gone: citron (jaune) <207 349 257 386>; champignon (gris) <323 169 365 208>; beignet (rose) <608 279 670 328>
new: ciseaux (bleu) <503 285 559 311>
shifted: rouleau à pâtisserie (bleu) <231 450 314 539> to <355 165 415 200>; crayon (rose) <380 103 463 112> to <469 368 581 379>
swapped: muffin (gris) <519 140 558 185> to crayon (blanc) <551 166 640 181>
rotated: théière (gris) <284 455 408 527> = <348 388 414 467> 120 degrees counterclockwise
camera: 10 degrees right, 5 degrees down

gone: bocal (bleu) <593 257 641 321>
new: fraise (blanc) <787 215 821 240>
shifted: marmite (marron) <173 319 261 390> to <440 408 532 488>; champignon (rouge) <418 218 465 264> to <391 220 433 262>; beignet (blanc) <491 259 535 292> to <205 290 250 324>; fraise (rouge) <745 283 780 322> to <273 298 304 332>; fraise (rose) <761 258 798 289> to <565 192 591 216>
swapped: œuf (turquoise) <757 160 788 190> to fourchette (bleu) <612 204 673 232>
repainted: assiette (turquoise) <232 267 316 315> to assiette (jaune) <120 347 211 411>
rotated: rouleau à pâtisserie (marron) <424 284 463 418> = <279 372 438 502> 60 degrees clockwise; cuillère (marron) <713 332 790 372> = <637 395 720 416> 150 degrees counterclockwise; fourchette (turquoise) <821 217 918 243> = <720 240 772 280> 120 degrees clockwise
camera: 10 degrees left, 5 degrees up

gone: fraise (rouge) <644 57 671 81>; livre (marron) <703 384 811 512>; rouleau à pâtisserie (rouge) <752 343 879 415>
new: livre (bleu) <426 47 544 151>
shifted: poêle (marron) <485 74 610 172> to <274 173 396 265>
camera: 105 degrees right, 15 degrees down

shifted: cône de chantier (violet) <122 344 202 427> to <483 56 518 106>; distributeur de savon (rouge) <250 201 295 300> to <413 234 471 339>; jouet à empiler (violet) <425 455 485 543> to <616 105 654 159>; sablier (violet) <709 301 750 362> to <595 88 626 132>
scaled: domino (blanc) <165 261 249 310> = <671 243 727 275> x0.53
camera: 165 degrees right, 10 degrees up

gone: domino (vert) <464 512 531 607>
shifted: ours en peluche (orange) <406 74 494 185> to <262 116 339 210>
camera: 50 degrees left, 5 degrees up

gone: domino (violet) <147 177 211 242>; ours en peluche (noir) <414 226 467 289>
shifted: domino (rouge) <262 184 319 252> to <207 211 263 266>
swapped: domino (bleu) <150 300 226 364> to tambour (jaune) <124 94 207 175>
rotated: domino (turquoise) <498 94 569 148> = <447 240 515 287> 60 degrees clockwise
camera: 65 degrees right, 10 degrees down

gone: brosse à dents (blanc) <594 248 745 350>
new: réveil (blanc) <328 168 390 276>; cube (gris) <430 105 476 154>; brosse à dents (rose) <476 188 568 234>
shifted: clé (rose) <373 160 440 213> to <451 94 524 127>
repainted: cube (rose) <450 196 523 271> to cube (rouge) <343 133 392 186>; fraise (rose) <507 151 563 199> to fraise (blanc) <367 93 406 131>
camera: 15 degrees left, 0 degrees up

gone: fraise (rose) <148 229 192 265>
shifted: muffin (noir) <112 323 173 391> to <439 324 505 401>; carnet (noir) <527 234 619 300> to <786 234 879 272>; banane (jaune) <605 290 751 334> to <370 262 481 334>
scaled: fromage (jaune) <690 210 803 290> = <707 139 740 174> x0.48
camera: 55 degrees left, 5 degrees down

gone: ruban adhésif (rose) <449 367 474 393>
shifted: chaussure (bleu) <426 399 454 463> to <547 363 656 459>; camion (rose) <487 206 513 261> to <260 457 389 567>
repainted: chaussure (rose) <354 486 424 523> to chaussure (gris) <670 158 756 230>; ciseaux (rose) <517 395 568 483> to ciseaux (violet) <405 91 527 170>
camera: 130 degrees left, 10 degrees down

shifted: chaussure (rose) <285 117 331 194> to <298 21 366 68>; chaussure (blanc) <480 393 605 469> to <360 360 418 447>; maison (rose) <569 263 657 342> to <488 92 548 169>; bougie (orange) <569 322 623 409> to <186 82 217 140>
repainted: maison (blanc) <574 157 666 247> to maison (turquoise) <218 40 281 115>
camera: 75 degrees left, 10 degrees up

◆ ◆ ◆ ◆ ◆

WORK REQUEST –
Look over the material and return every line where the word "crayon" is found.

FINAL ANSWER –
shifted: rouleau à pâtisserie (bleu) <231 450 314 539> to <355 165 415 200>; crayon (rose) <380 103 463 112> to <469 368 581 379>
swapped: muffin (gris) <519 140 558 185> to crayon (blanc) <551 166 640 181>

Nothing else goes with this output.